Spatial object tracking data:
=== Begin Enclosure ===
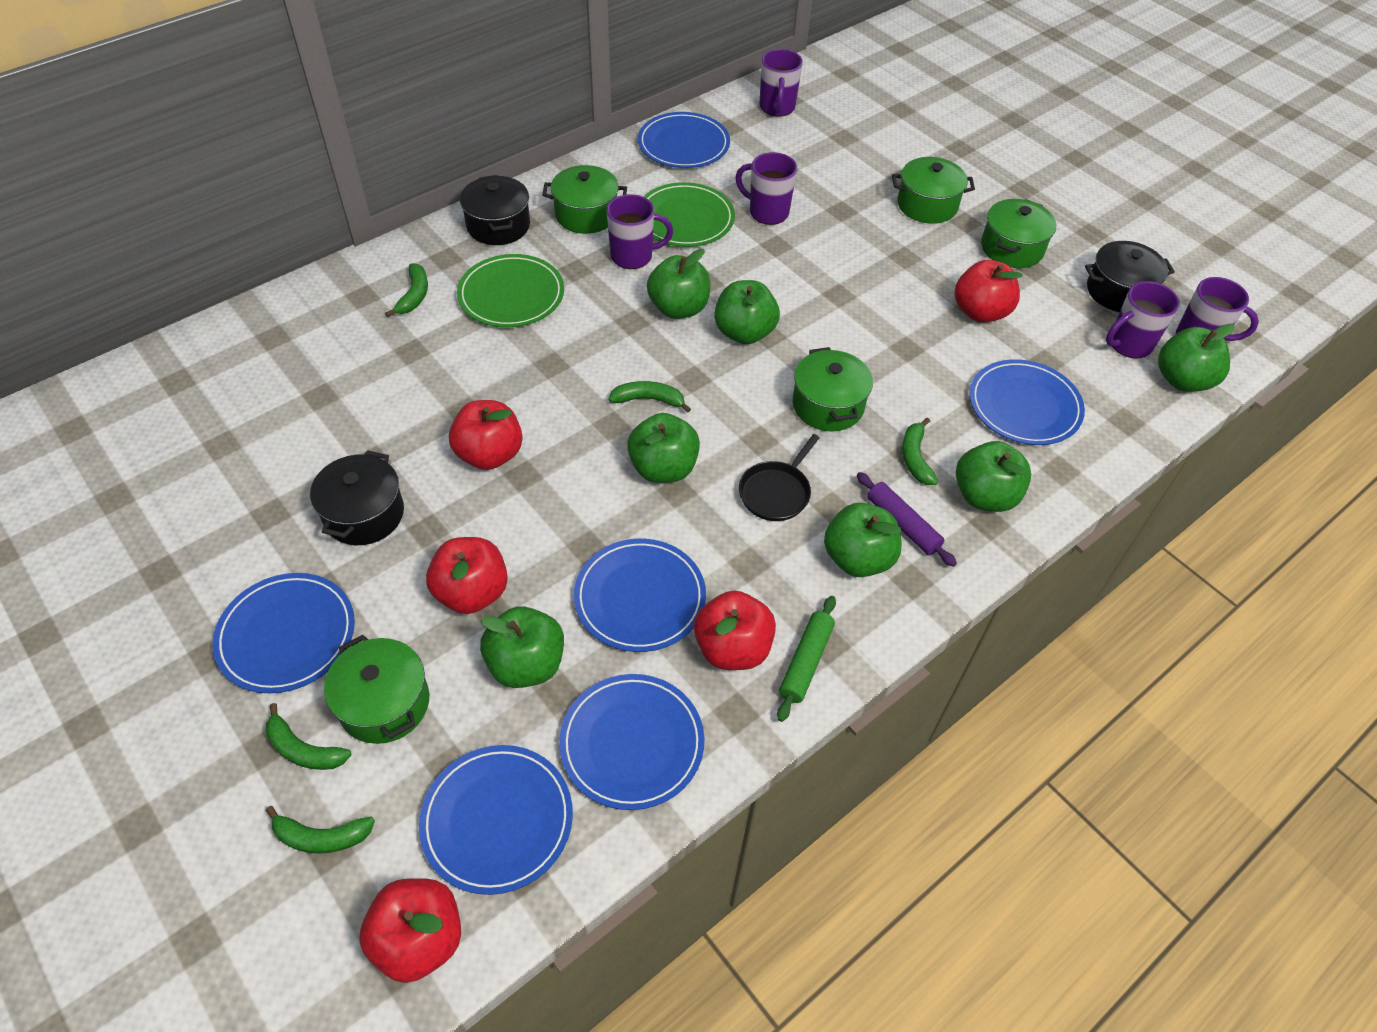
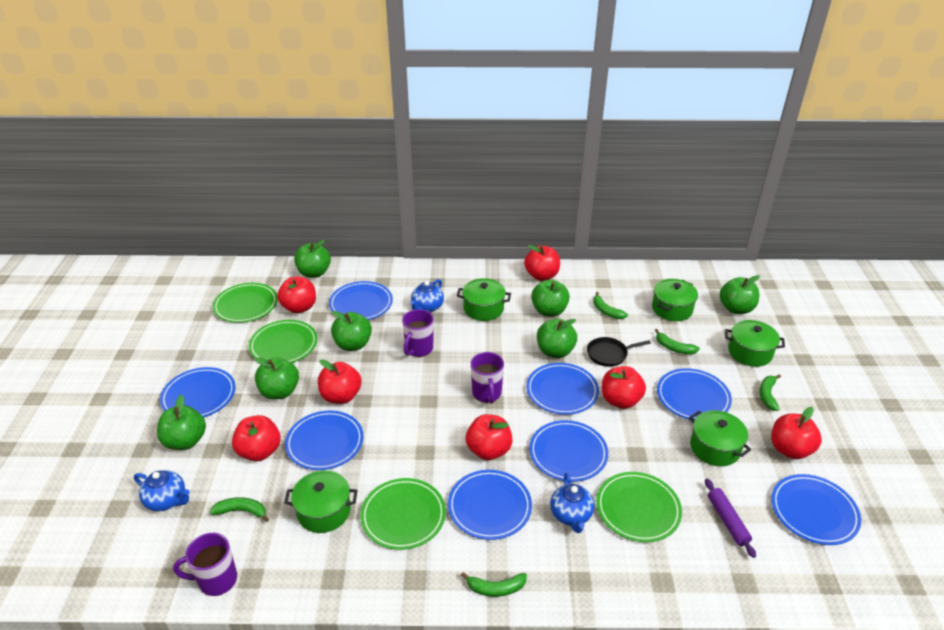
black pot: 3 -> 0
blue plate: 6 -> 8
blue teapot: 0 -> 3
green plate: 2 -> 4
green rolling pin: 1 -> 0
purple mug: 5 -> 3
red apple: 5 -> 7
=== End Enclosure ===
[WORK TO BE COMPLETED]: Set down only these lines, exactly: the one containing "green plate: 2 -> 4" and each line after it through the end of the entries above.

[COMPLETED EXERCISE]:
green plate: 2 -> 4
green rolling pin: 1 -> 0
purple mug: 5 -> 3
red apple: 5 -> 7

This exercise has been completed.